RECORDS section start

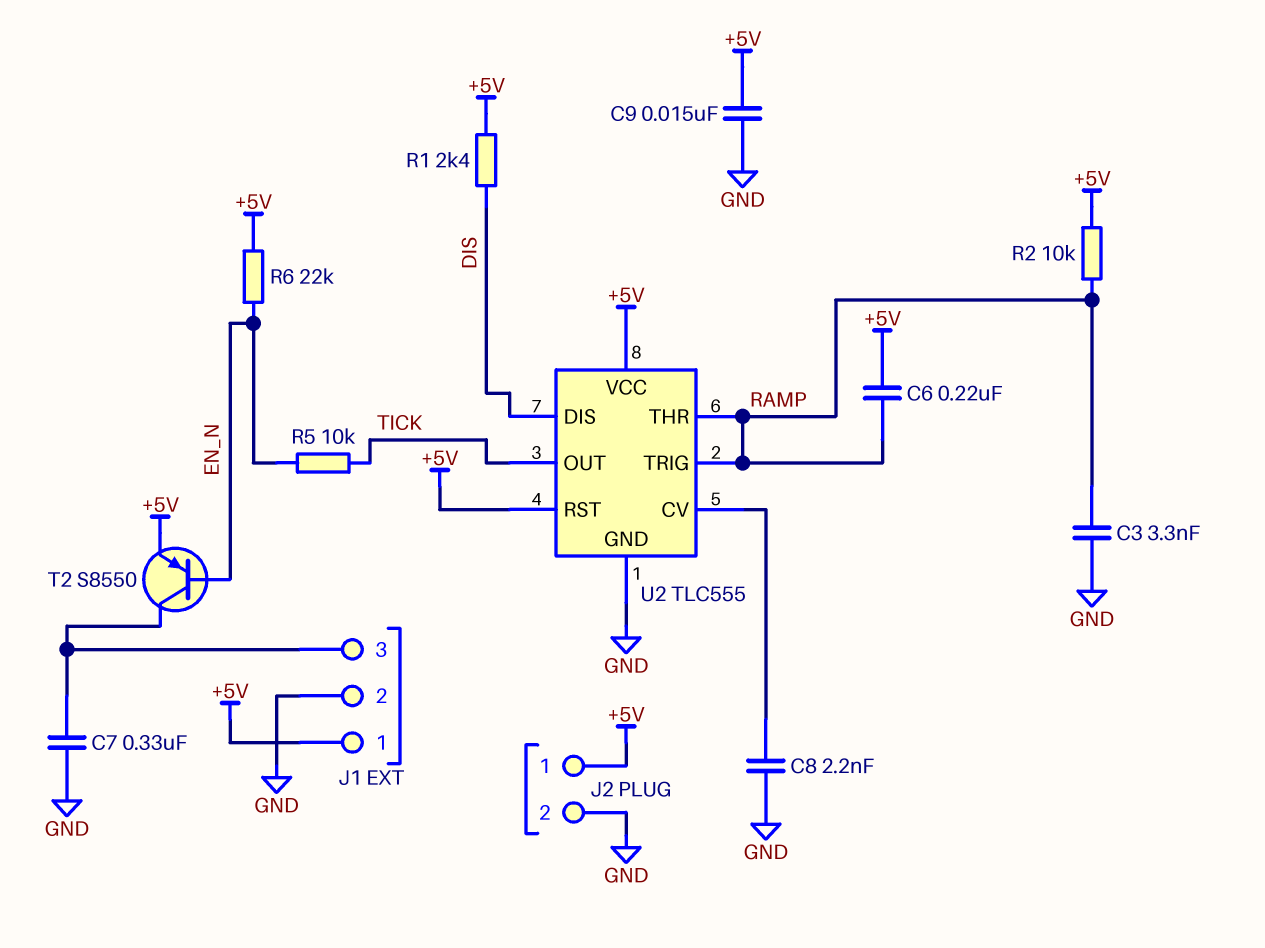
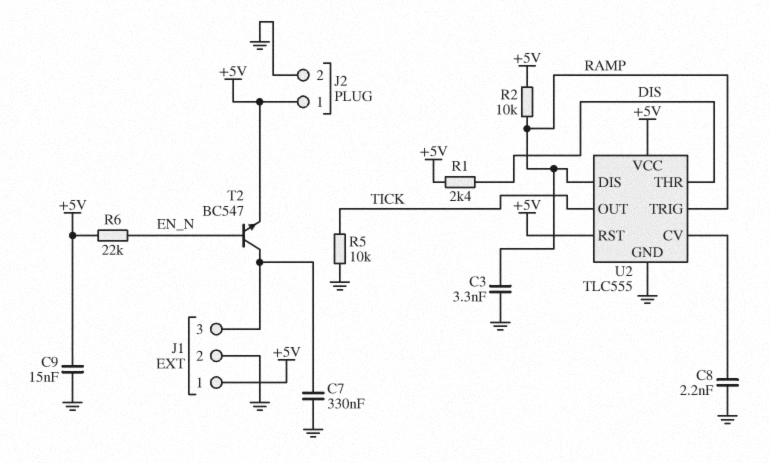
C6: 220nF (+5V, RAMP) -> none
R5: 10k (EN_N, TICK) -> 10k (GND, TICK)
T2: PNP S8550 (B EN_N, C J1/3, E +5V) -> NPN BC547 (B EN_N, C J1/3, E +5V)
U2 pin DIS: DIS -> RAMP
U2 pin THR: RAMP -> DIS

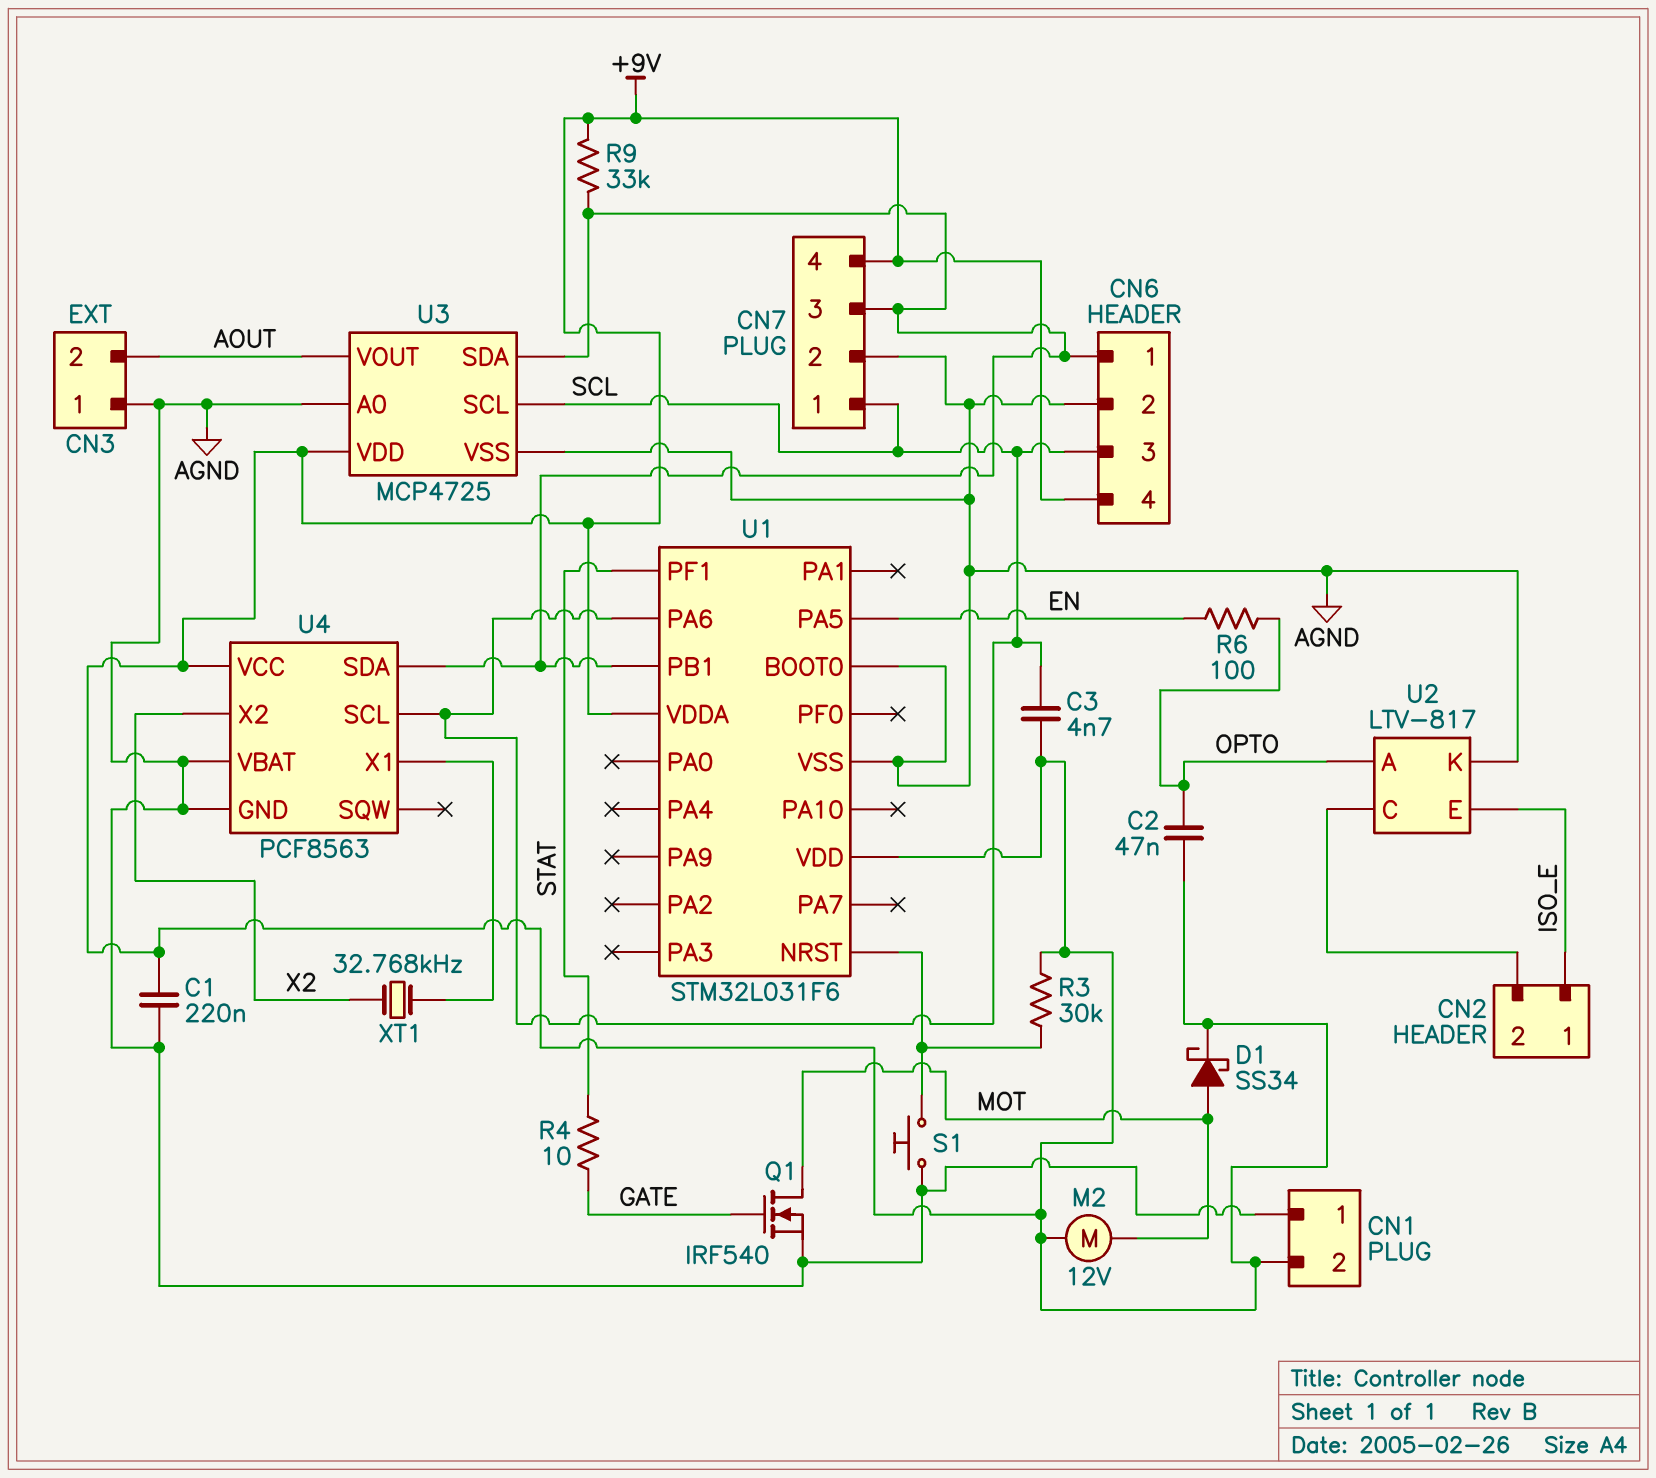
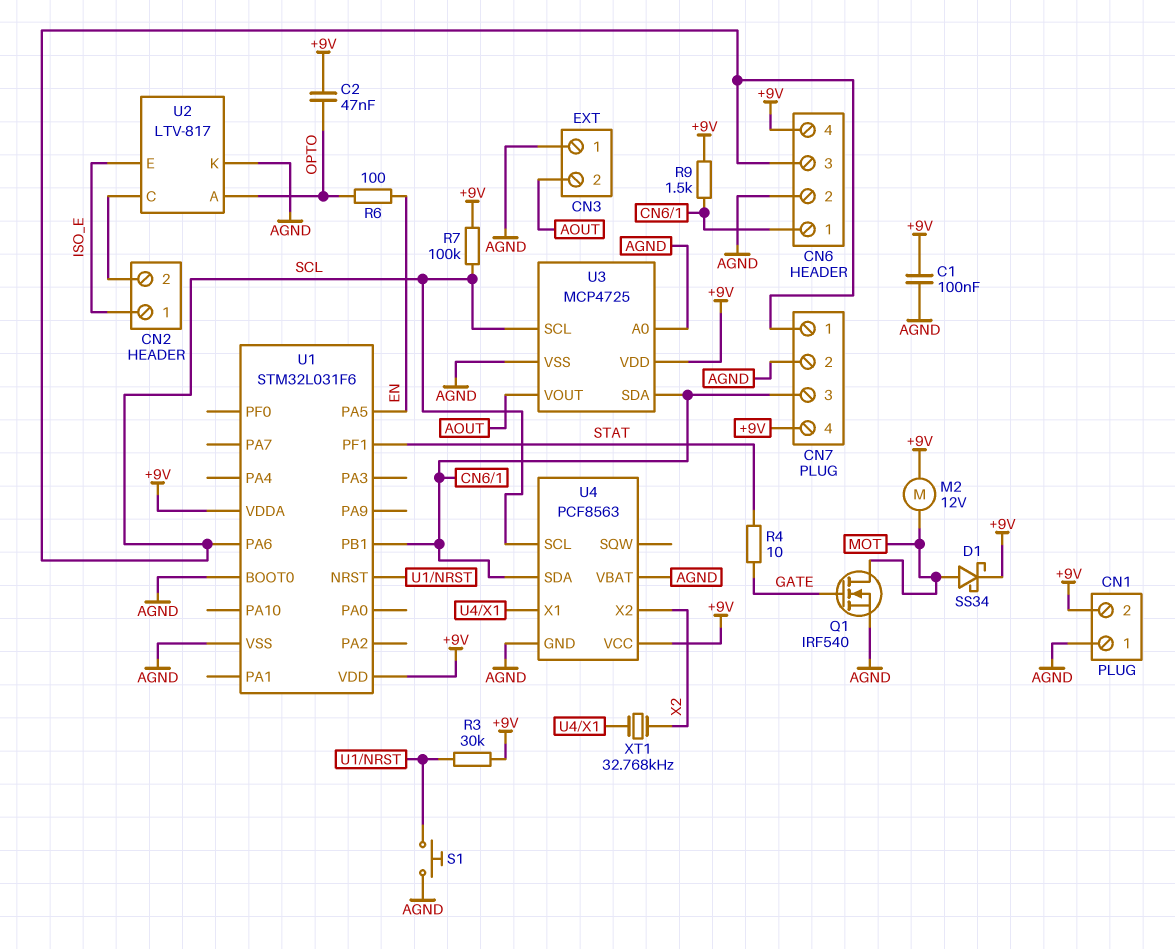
C1: 220nF (+9V, AGND) -> 100nF (+9V, AGND)
C3: 4.7nF (+9V, SCL) -> none
R7: none -> 100k (+9V, SCL)
R9: 33k (+9V, CN6/1) -> 1.5k (+9V, CN6/1)

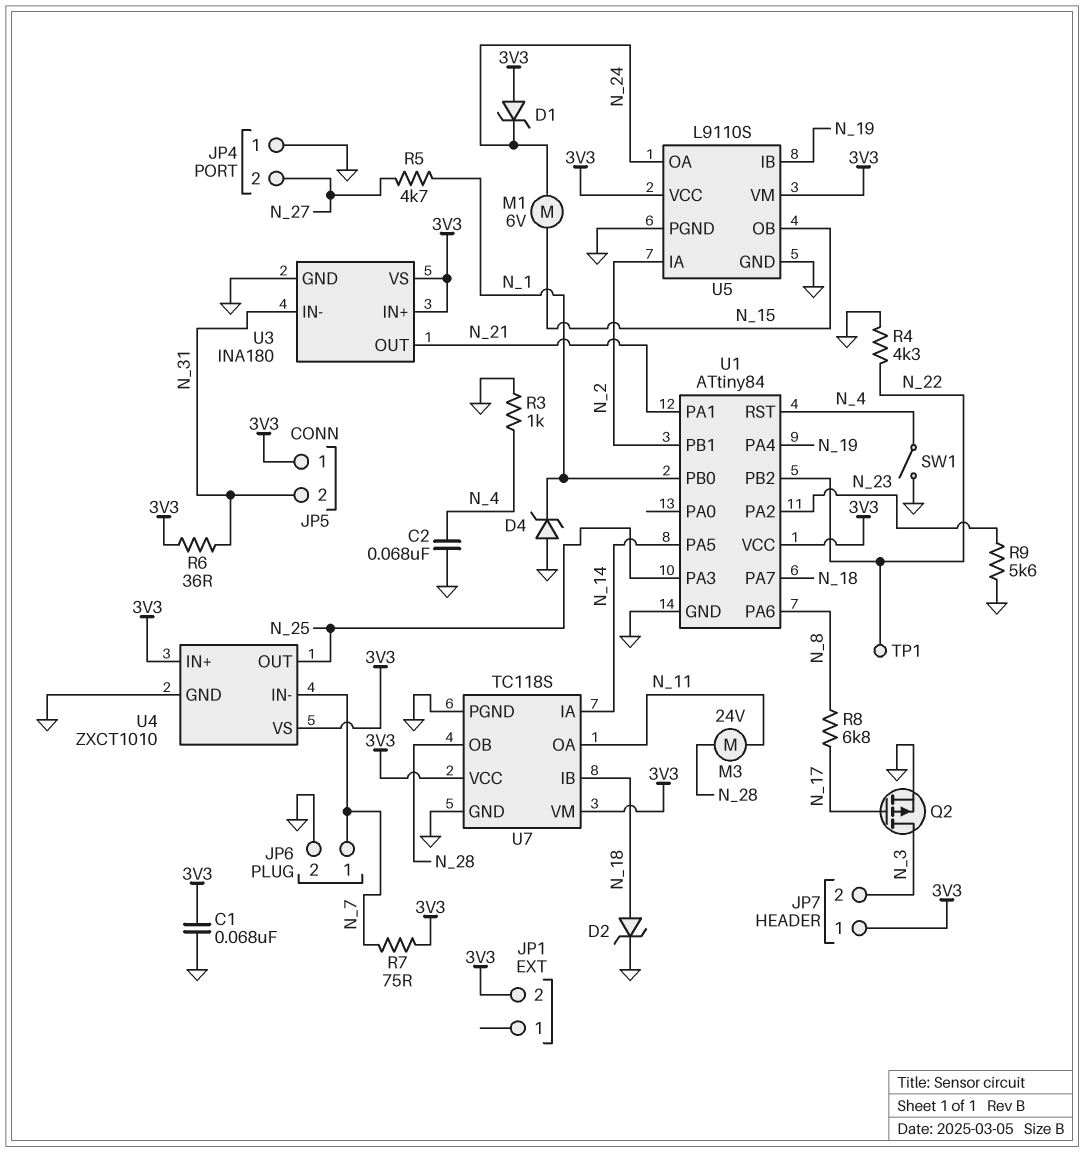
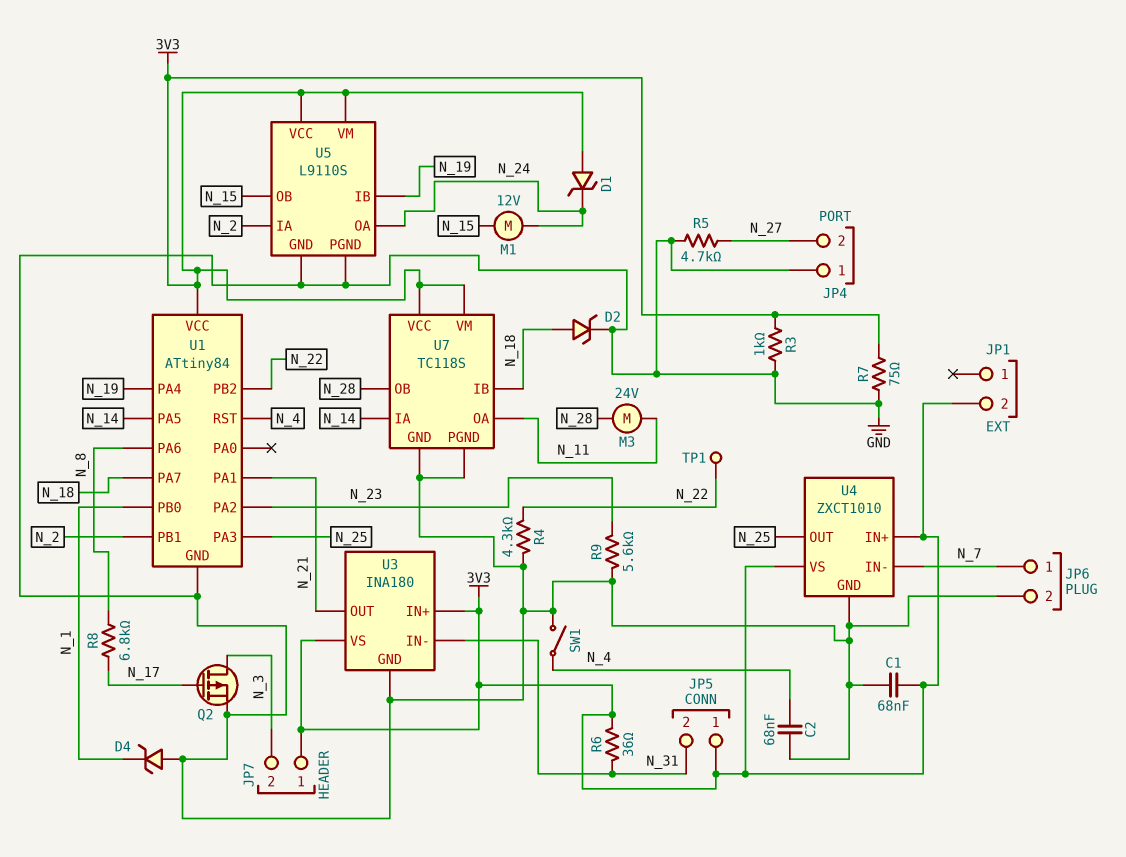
M1: motor 6V (N_15, N_24) -> motor 12V (N_15, N_24)
R3: 1k (GND, N_4) -> 1k (3V3, GND)
R5: 4.7k (N_1, N_27) -> 4.7k (GND, N_27)
R7: 75 (3V3, N_7) -> 75 (3V3, GND)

RECORDS section end

### EXERCISE DIRECTIONS
Repeat word for word the lines running from the line containing "R3: 1k (GND, N_4) -> 1k (3V3, GND)" to the end of the entries above, inclusive.

### TASK ANSWER
R3: 1k (GND, N_4) -> 1k (3V3, GND)
R5: 4.7k (N_1, N_27) -> 4.7k (GND, N_27)
R7: 75 (3V3, N_7) -> 75 (3V3, GND)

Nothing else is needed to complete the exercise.